Return every line in the entries below where the word "DIGITS" shows up.
BEGIN Data to use
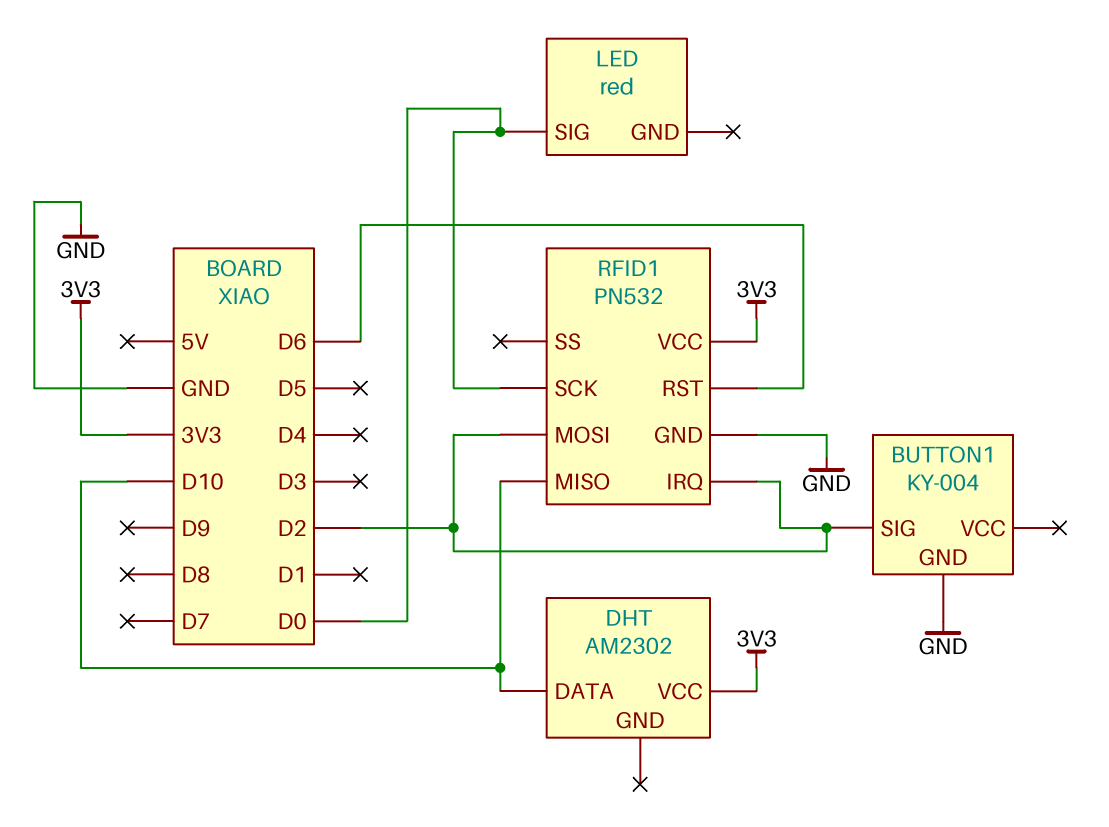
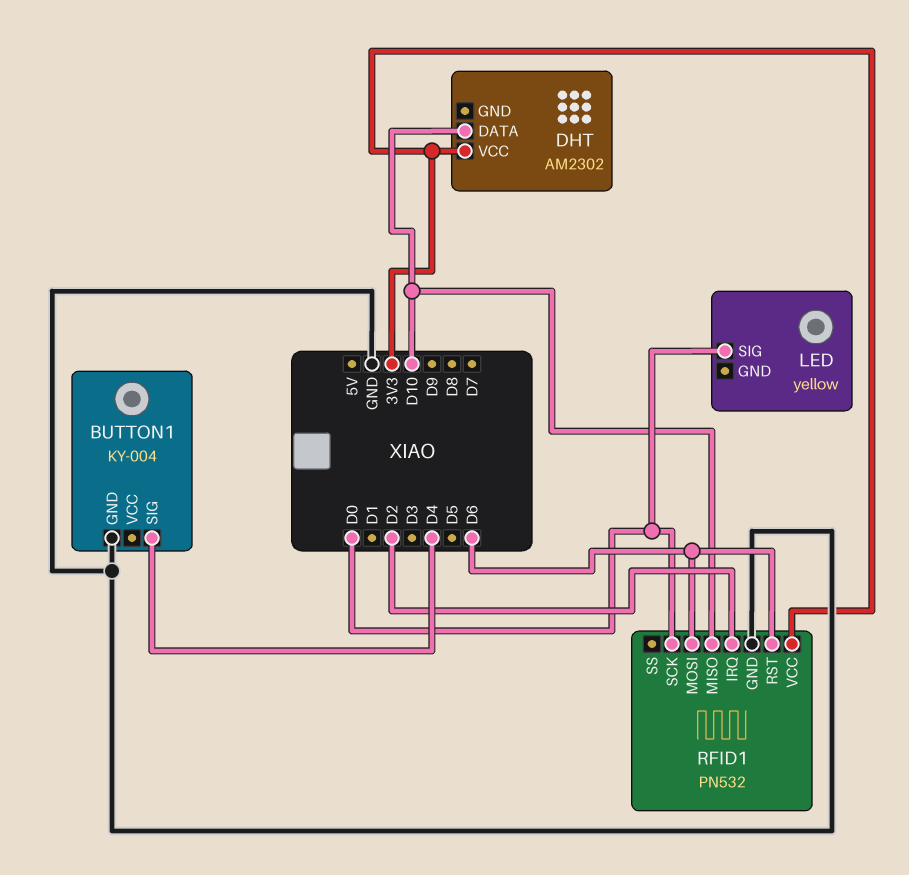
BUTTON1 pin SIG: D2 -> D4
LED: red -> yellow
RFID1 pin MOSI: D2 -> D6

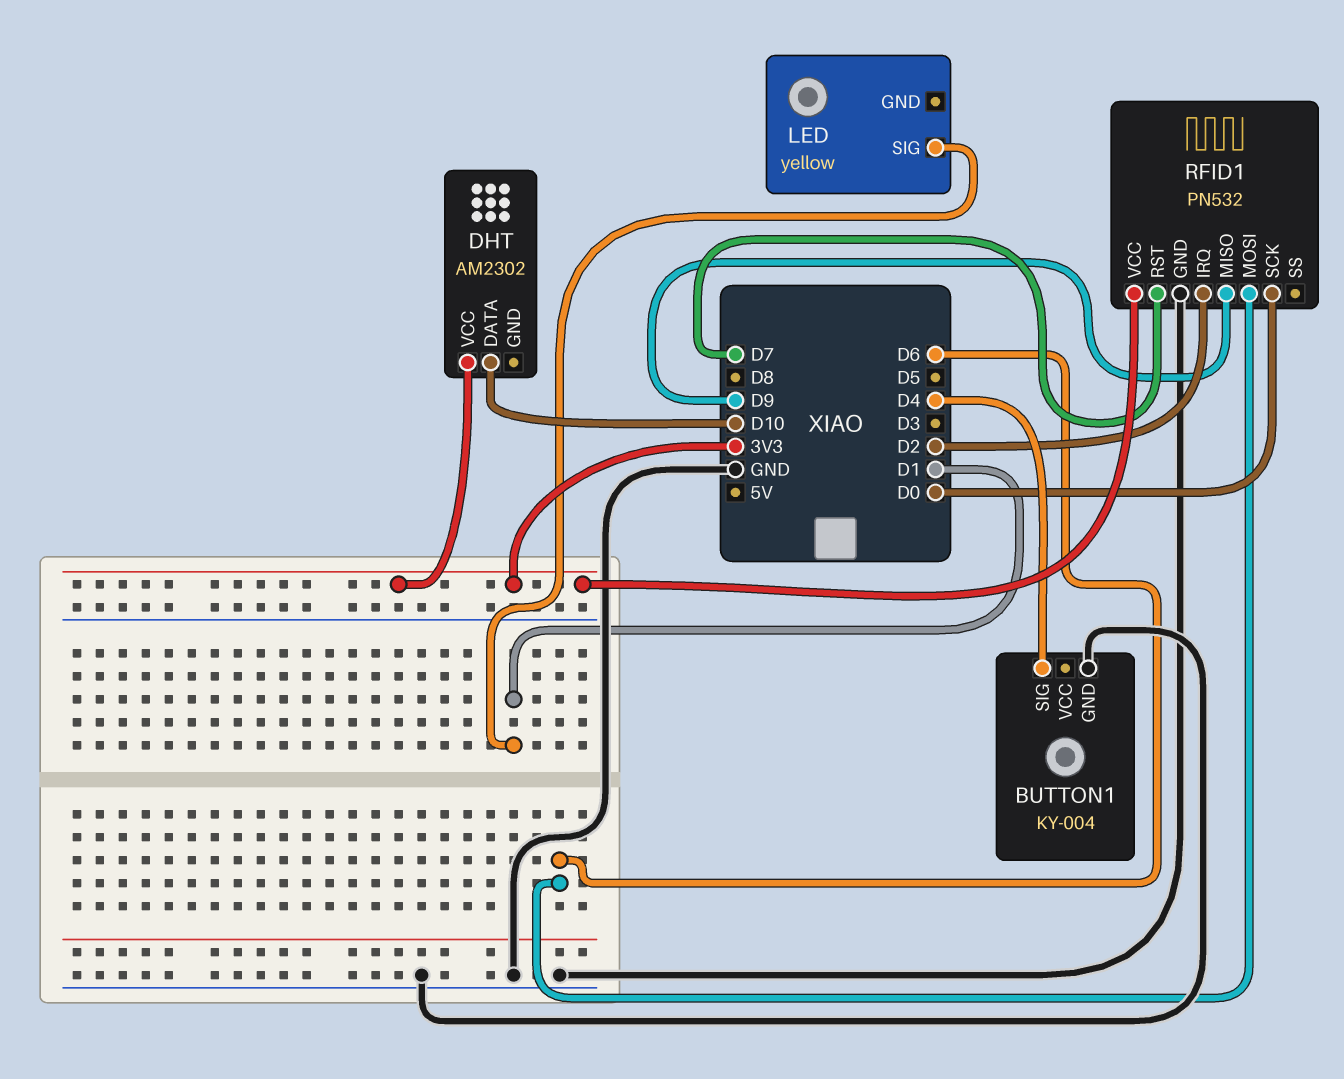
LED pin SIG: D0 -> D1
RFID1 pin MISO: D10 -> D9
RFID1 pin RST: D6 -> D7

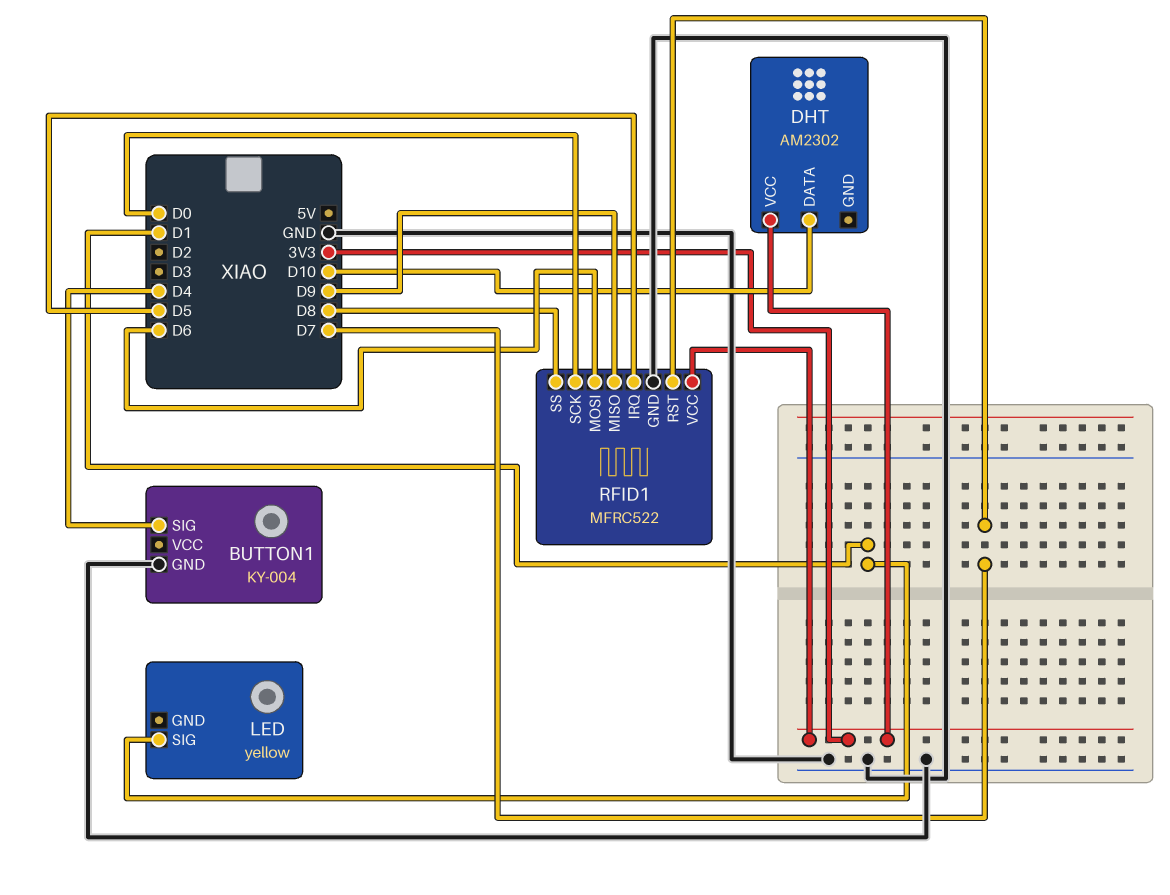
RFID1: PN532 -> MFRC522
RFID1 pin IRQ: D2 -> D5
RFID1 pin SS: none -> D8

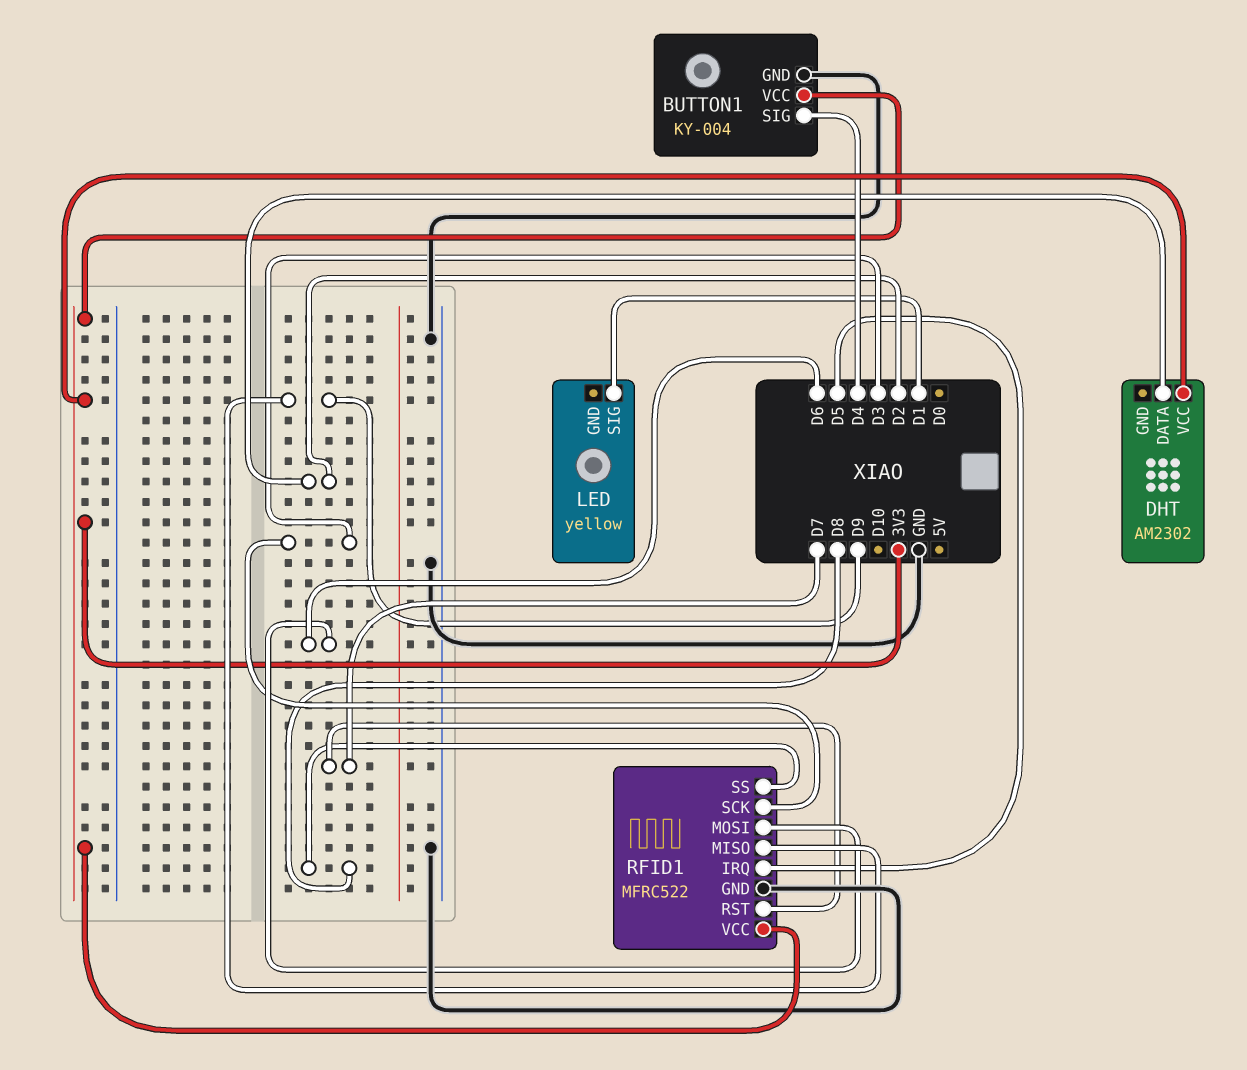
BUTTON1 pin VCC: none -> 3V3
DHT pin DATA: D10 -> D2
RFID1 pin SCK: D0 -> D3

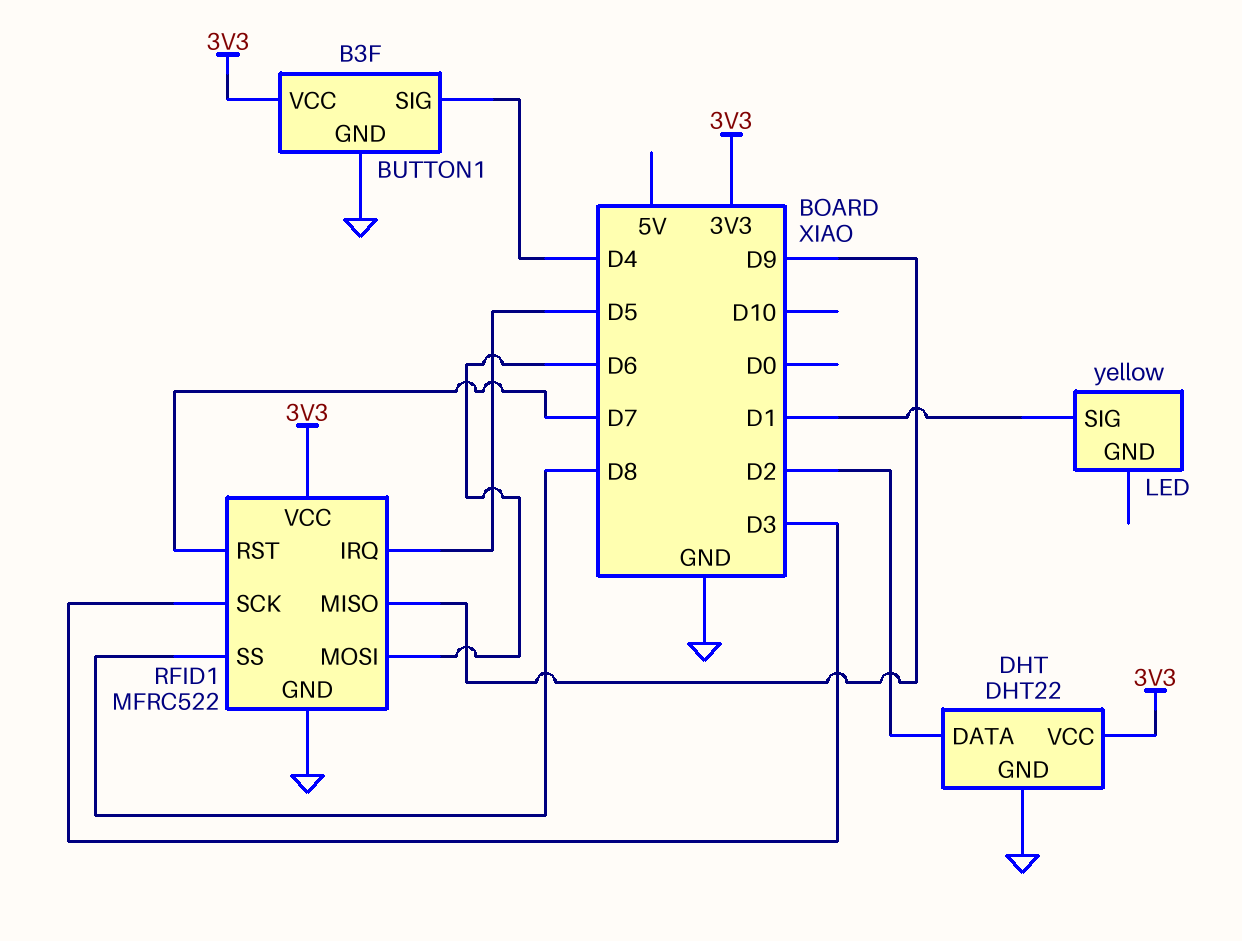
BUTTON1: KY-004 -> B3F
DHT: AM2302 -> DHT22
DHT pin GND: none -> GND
END Data to use
BEGIN Data to use
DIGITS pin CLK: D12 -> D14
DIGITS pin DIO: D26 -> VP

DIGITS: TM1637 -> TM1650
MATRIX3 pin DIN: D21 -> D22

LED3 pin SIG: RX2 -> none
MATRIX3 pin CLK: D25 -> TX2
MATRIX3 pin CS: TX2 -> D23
END Data to use
Solution to the exercise
DIGITS pin CLK: D12 -> D14
DIGITS pin DIO: D26 -> VP
DIGITS: TM1637 -> TM1650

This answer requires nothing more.